[[ ENTRIES SHOWN open ]]
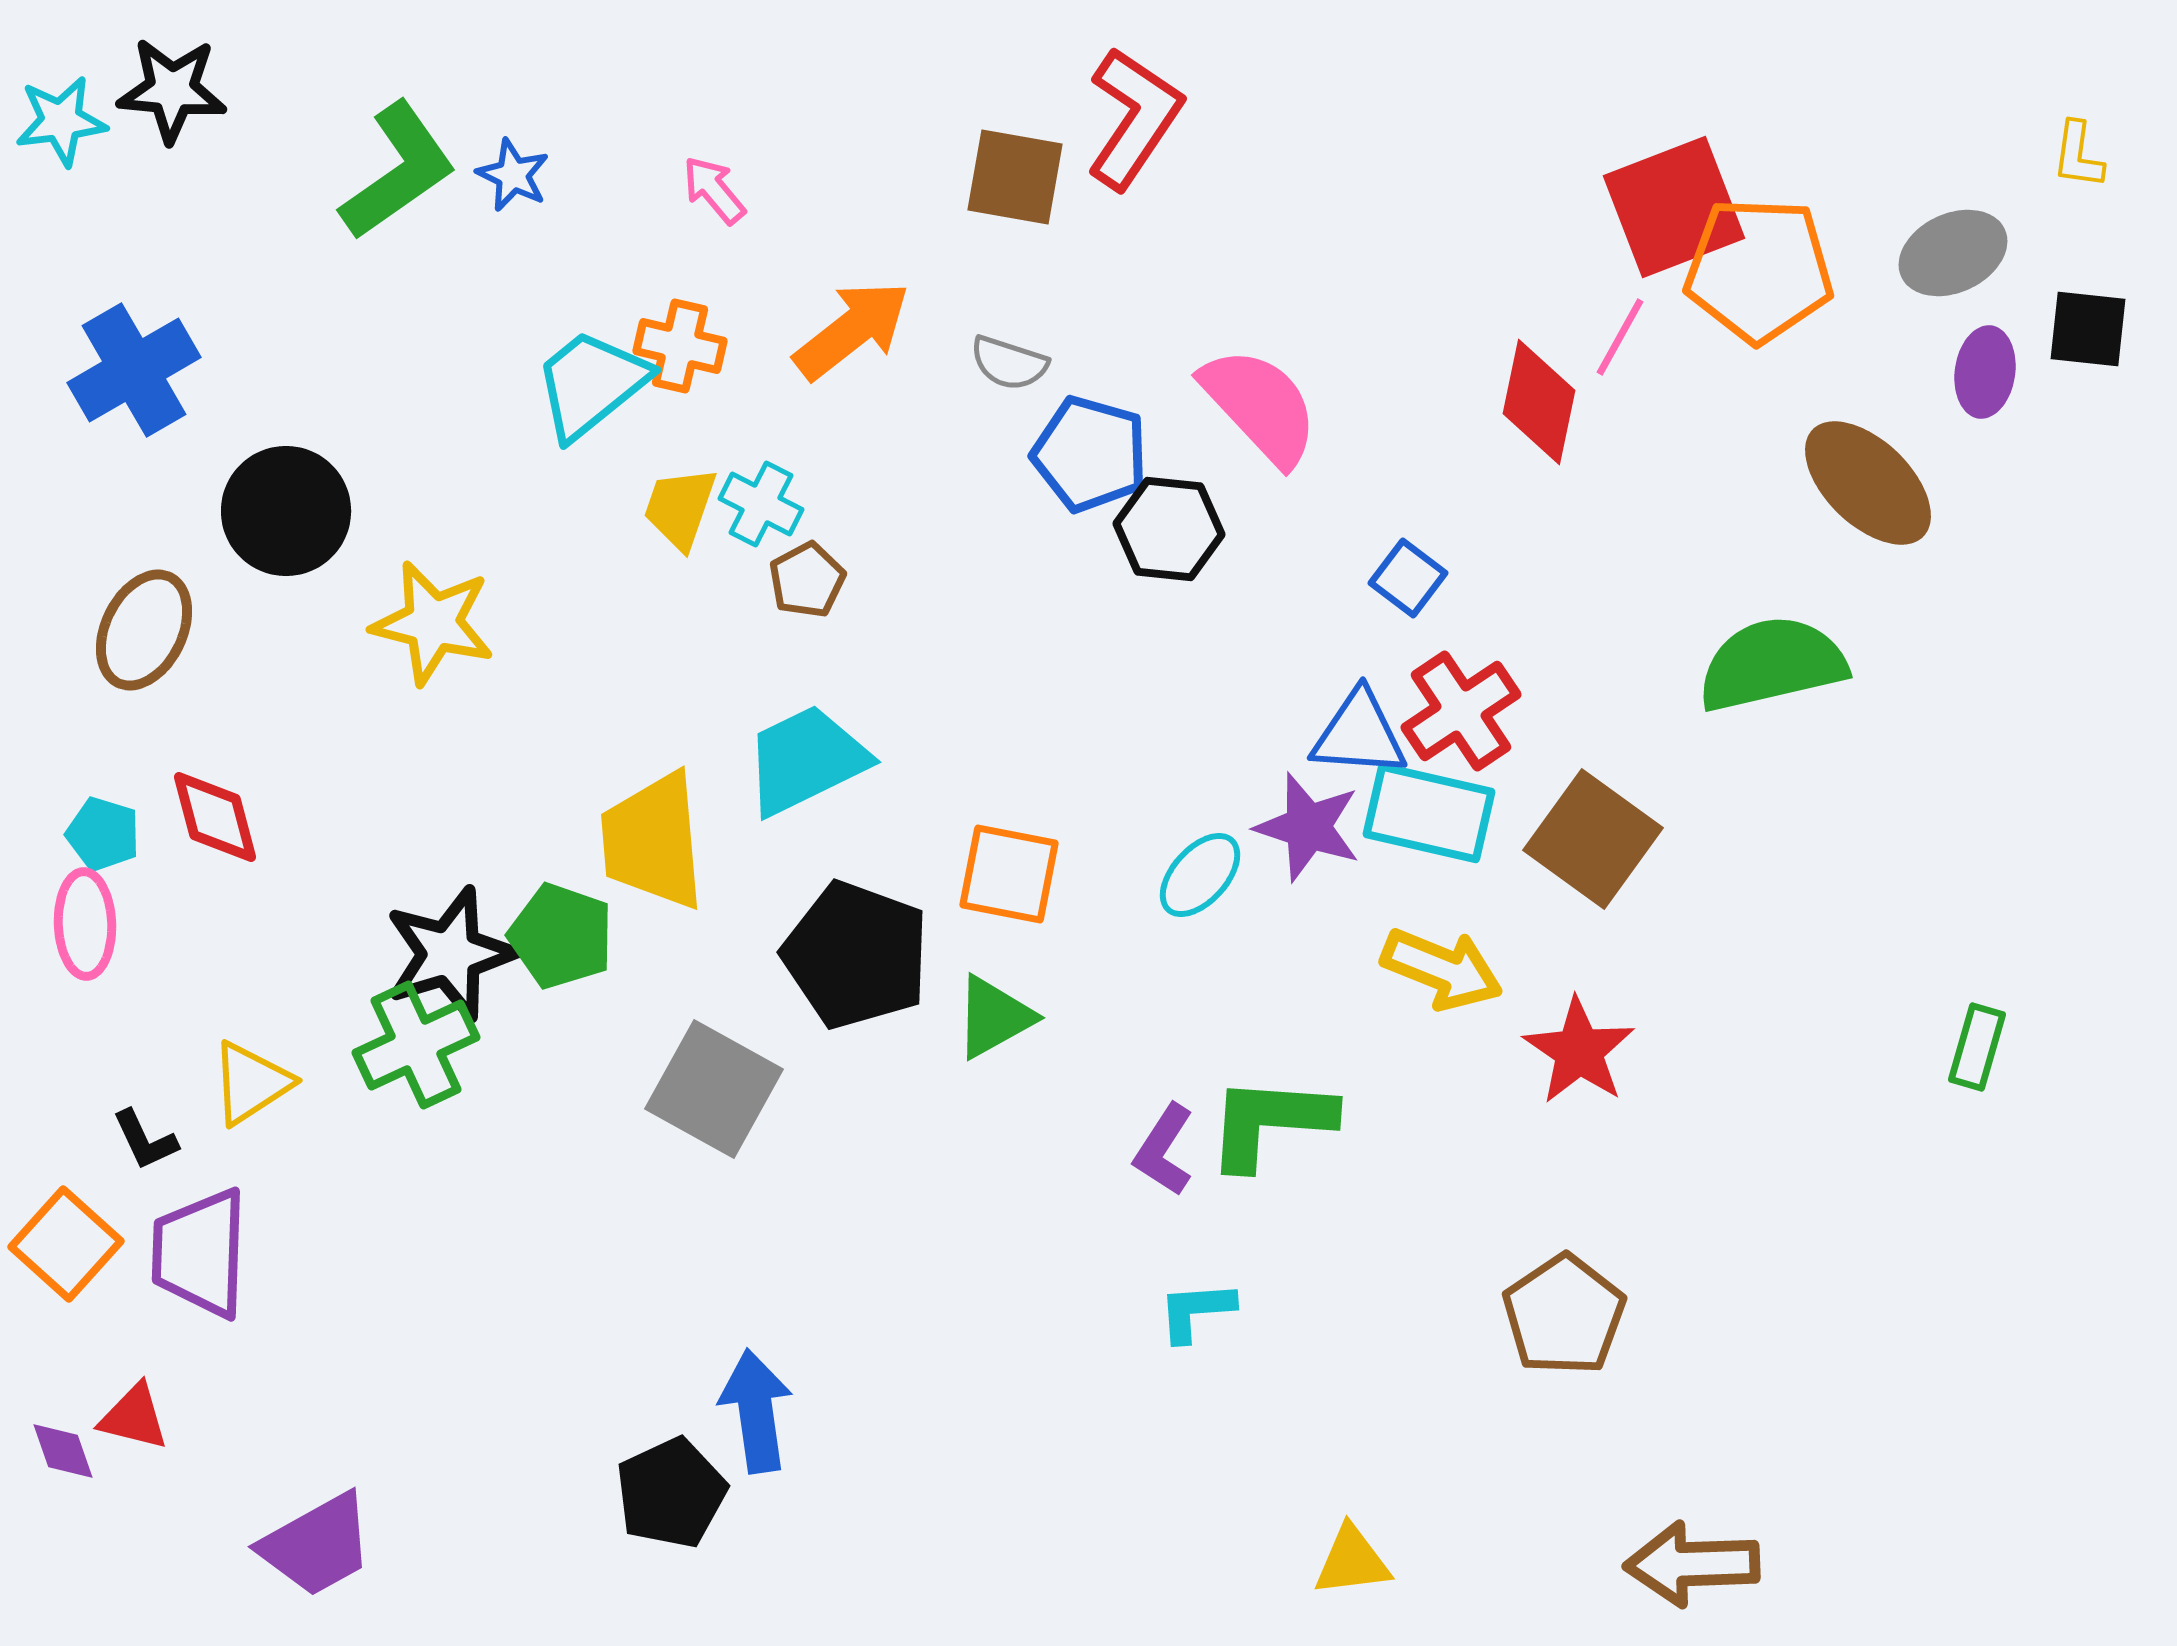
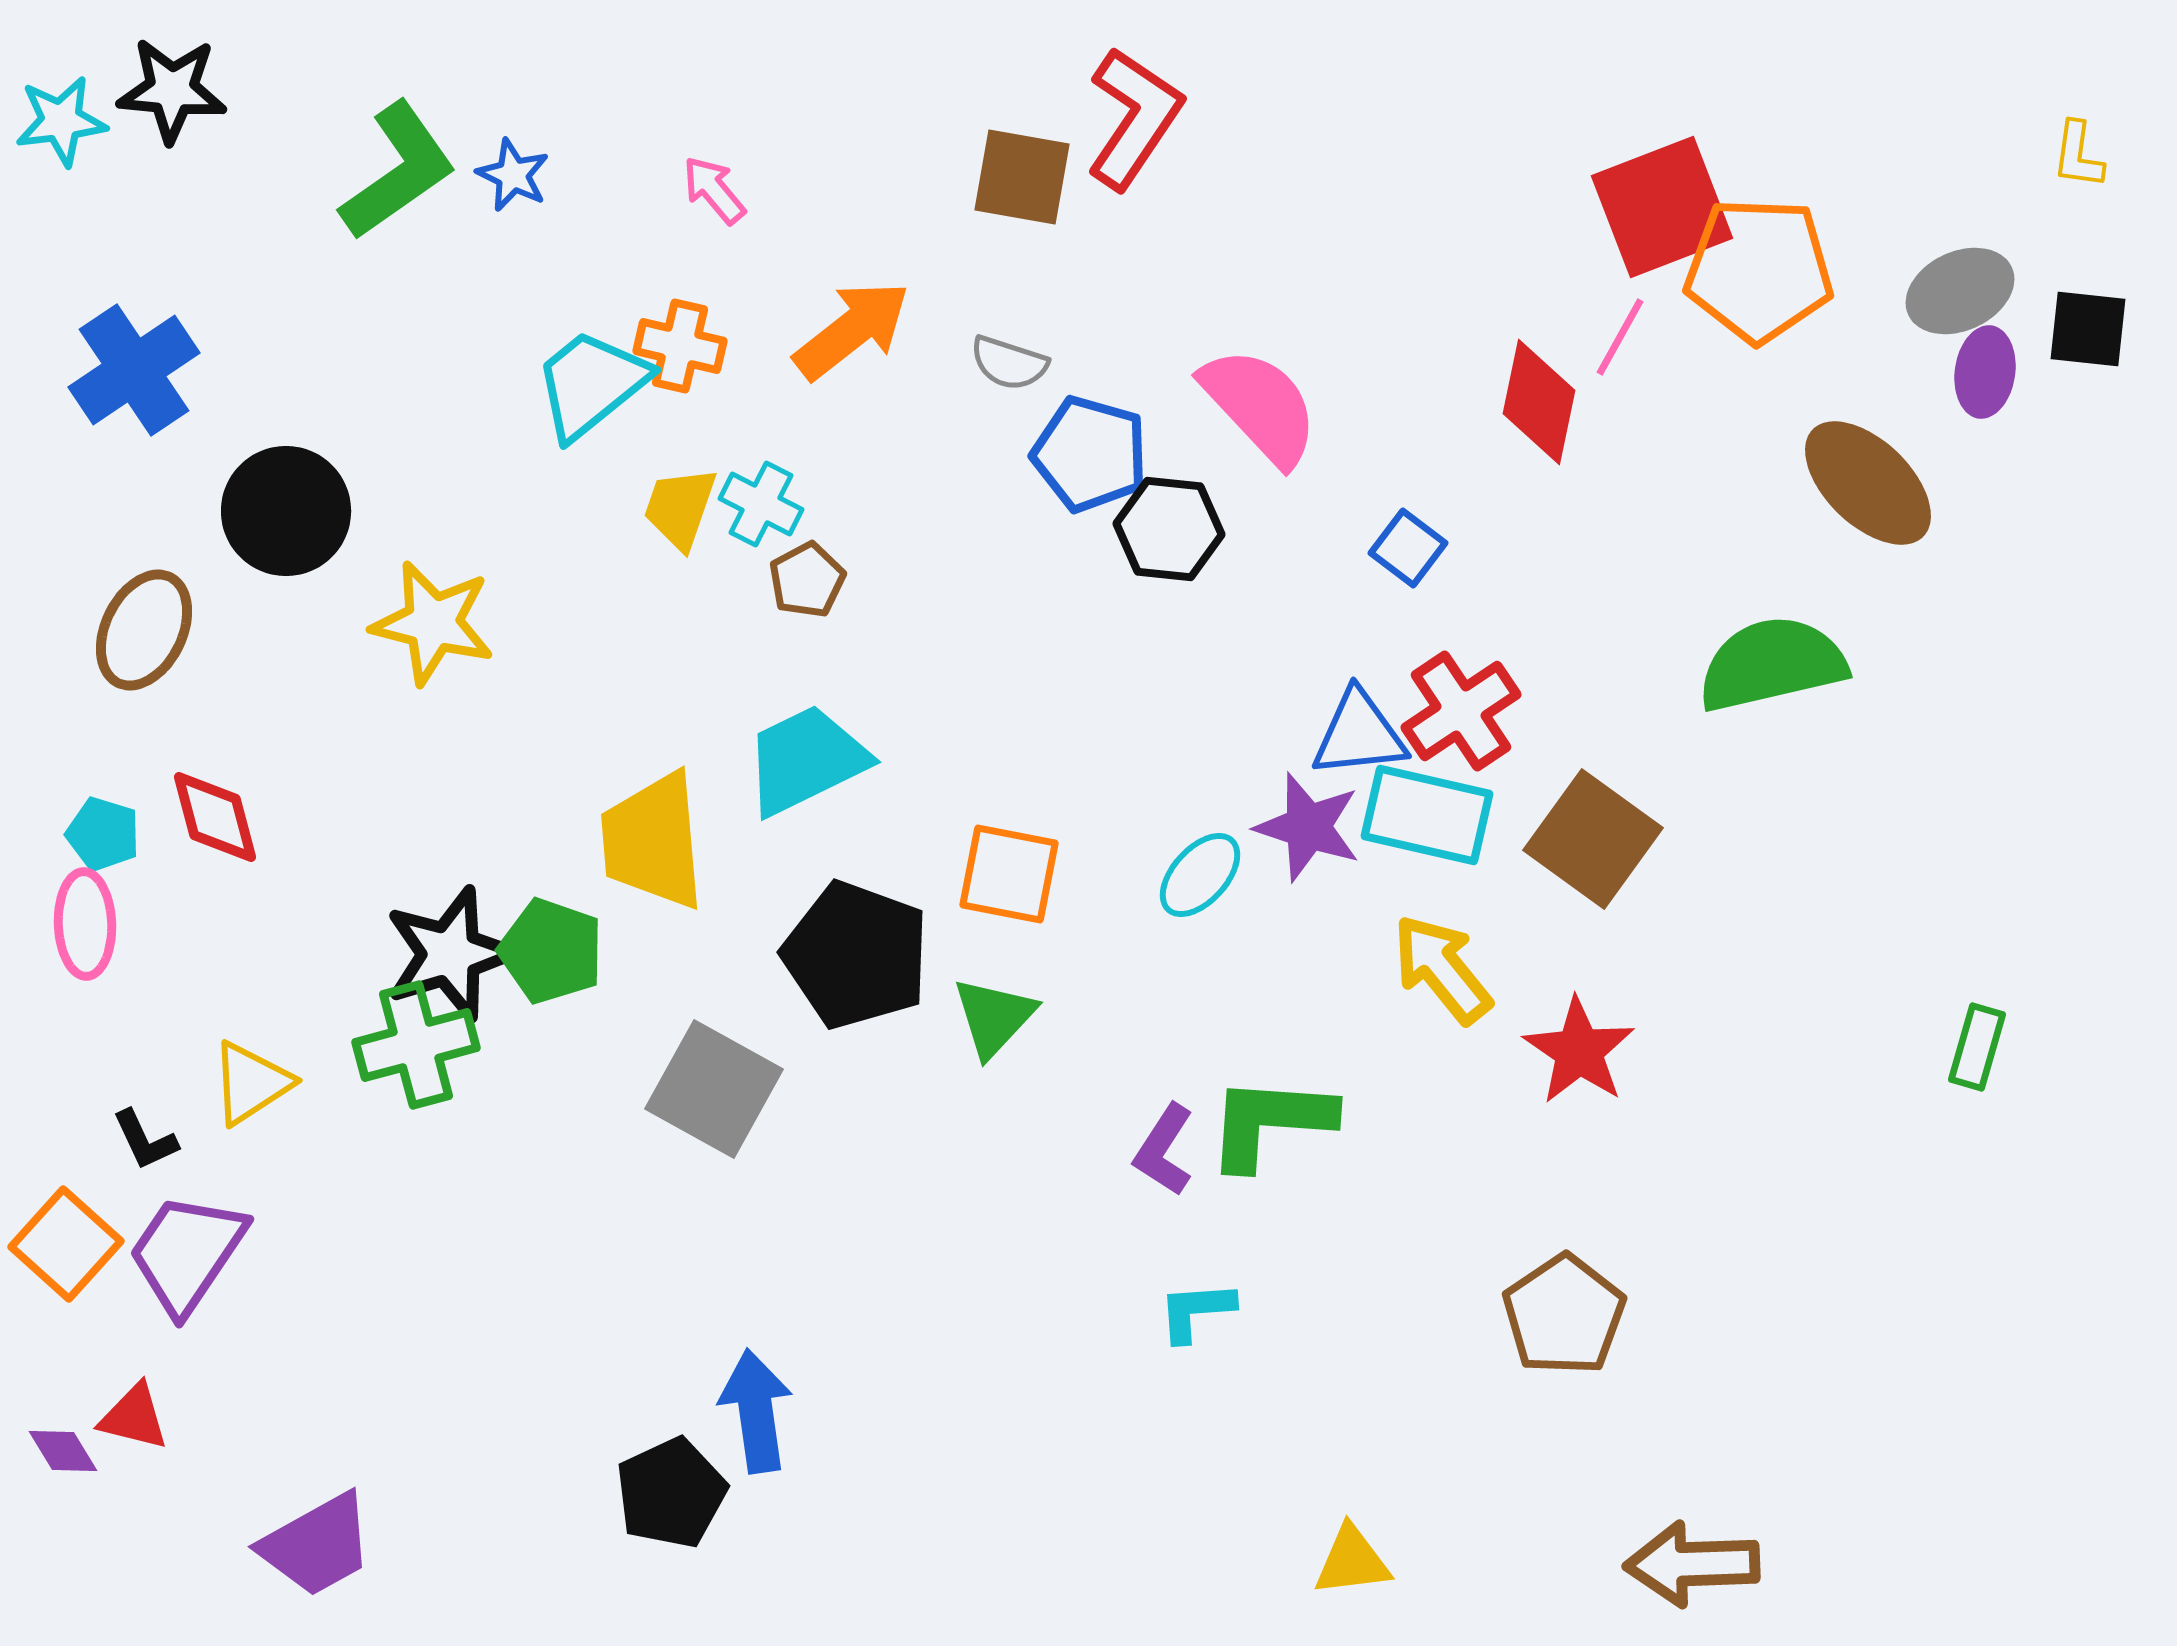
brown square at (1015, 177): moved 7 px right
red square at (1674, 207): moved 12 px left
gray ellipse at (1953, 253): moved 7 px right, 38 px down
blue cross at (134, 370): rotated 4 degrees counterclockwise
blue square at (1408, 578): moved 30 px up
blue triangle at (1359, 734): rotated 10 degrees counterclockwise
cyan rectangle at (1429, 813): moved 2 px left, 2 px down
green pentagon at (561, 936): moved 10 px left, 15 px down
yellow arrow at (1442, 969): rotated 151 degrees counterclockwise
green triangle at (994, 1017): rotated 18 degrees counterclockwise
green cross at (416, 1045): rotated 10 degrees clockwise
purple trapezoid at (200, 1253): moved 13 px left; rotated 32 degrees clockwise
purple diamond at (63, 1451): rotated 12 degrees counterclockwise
[[ ENTRIES SHOWN closed ]]
ASSIGNED TASK:
Only exact lines belong in the answer: those from the beginning of the entries above through the line holding "blue triangle at", with no pictures.

RESPONSE TO THE EXERCISE:
brown square at (1015, 177): moved 7 px right
red square at (1674, 207): moved 12 px left
gray ellipse at (1953, 253): moved 7 px right, 38 px down
blue cross at (134, 370): rotated 4 degrees counterclockwise
blue square at (1408, 578): moved 30 px up
blue triangle at (1359, 734): rotated 10 degrees counterclockwise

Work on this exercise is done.